Extracted records:
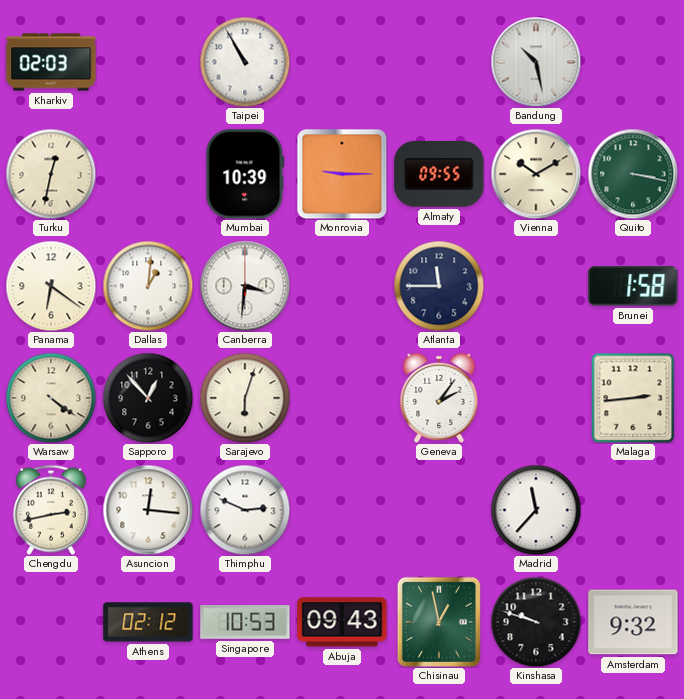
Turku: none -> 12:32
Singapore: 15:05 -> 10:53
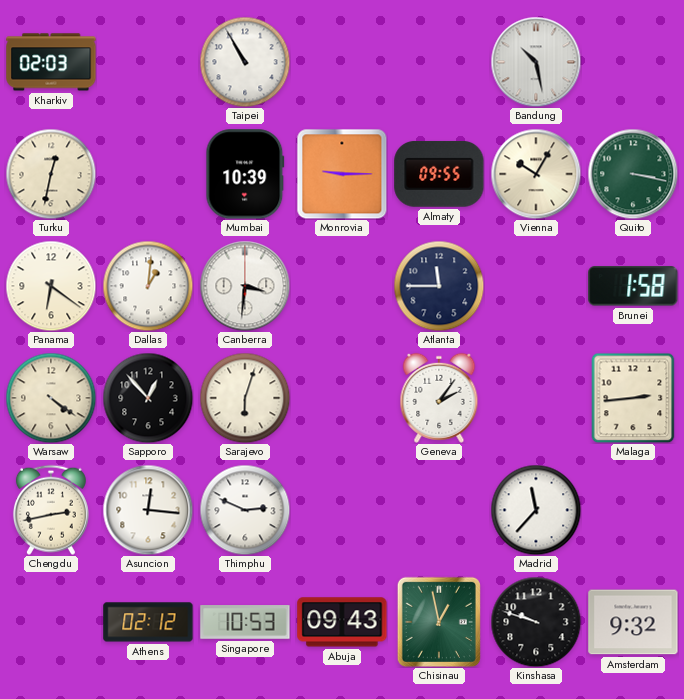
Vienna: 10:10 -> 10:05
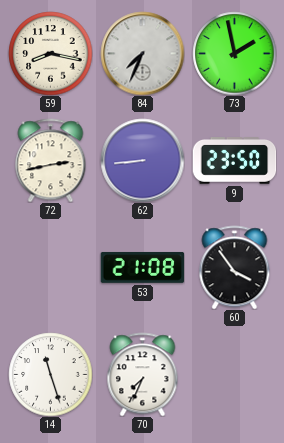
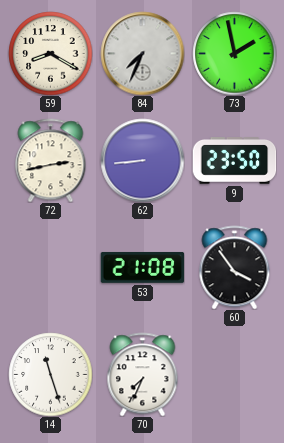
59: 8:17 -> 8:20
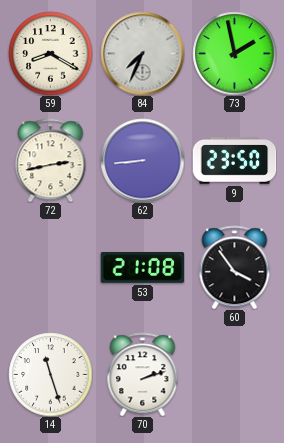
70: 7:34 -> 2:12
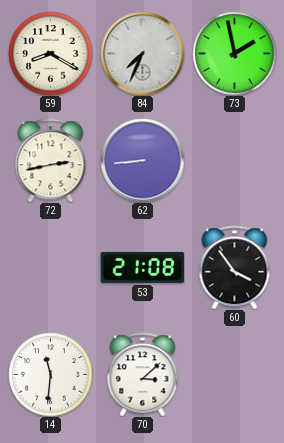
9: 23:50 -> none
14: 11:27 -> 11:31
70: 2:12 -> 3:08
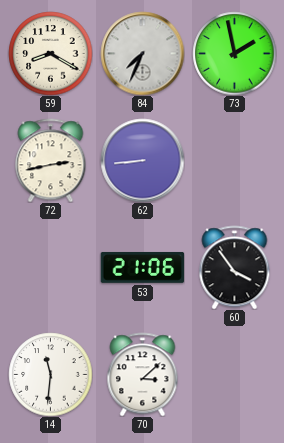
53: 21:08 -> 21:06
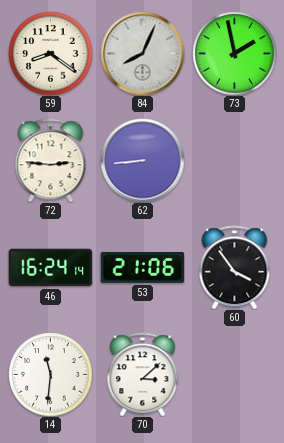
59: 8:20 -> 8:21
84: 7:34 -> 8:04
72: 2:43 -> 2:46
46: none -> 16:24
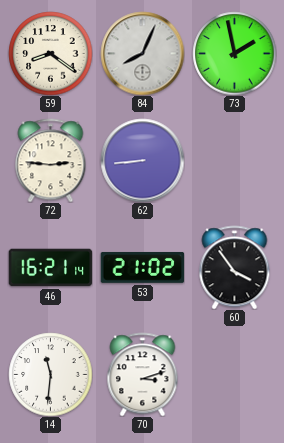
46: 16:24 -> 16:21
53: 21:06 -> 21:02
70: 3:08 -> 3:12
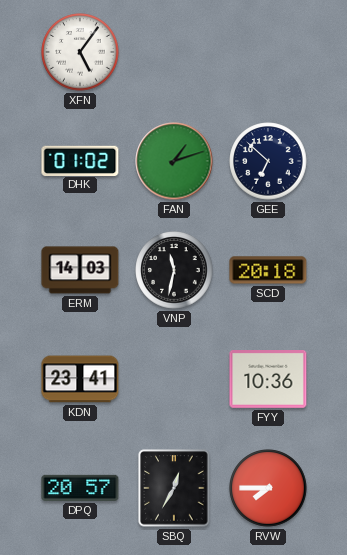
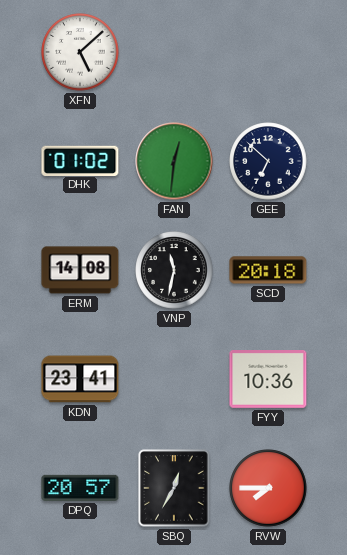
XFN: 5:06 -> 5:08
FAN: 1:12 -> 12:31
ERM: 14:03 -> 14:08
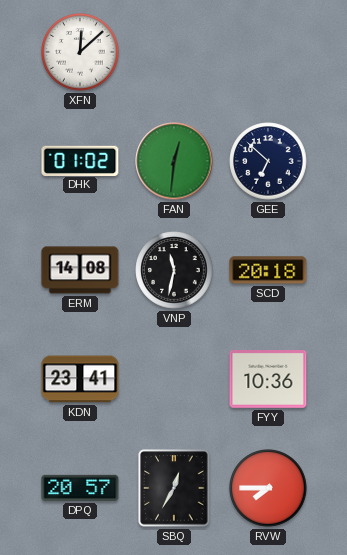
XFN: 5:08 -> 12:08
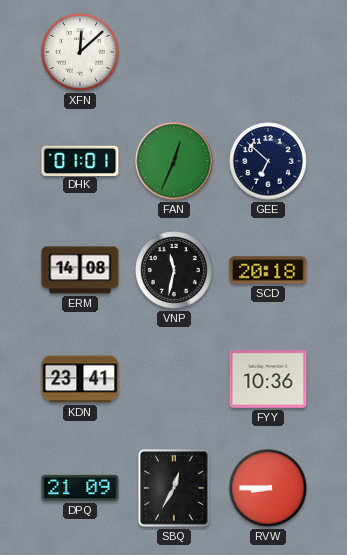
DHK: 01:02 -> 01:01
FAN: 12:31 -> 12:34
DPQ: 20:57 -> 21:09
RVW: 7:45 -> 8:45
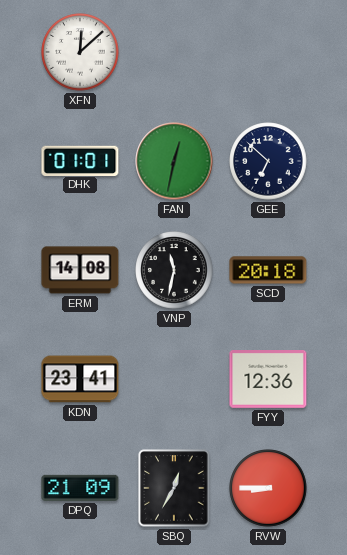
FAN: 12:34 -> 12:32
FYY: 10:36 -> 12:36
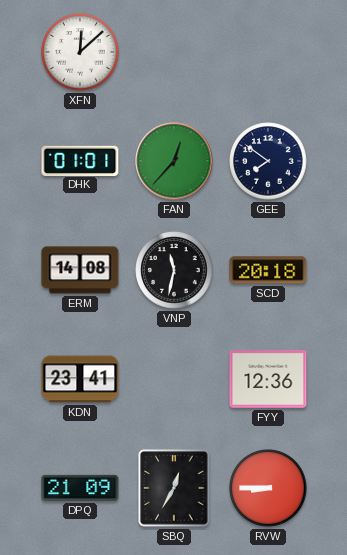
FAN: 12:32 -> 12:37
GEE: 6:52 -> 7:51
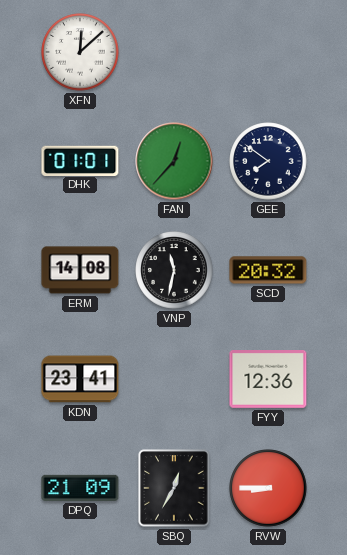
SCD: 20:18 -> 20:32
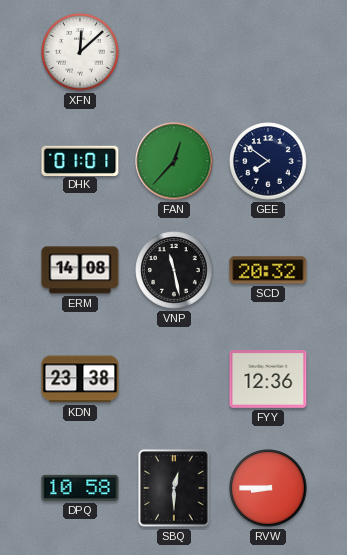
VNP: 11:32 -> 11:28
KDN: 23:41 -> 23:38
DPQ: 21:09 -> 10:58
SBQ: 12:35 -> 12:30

**Objective**
Rewrite all the entries with every "none" swapped for "unset", changing nothing else. Leave the picture lines out of your answer.

**Solved problem**
Turku: unset -> 12:32
Singapore: 15:05 -> 10:53
Vienna: 10:10 -> 10:05
59: 8:17 -> 8:20
70: 7:34 -> 2:12
9: 23:50 -> unset
14: 11:27 -> 11:31
70: 2:12 -> 3:08
53: 21:08 -> 21:06
59: 8:20 -> 8:21
84: 7:34 -> 8:04
72: 2:43 -> 2:46
46: unset -> 16:24
46: 16:24 -> 16:21
53: 21:06 -> 21:02
70: 3:08 -> 3:12
XFN: 5:06 -> 5:08
FAN: 1:12 -> 12:31
ERM: 14:03 -> 14:08
XFN: 5:08 -> 12:08
DHK: 01:02 -> 01:01
FAN: 12:31 -> 12:34
DPQ: 20:57 -> 21:09
RVW: 7:45 -> 8:45
FAN: 12:34 -> 12:32
FYY: 10:36 -> 12:36
FAN: 12:32 -> 12:37
GEE: 6:52 -> 7:51
SCD: 20:18 -> 20:32
VNP: 11:32 -> 11:28
KDN: 23:41 -> 23:38
DPQ: 21:09 -> 10:58
SBQ: 12:35 -> 12:30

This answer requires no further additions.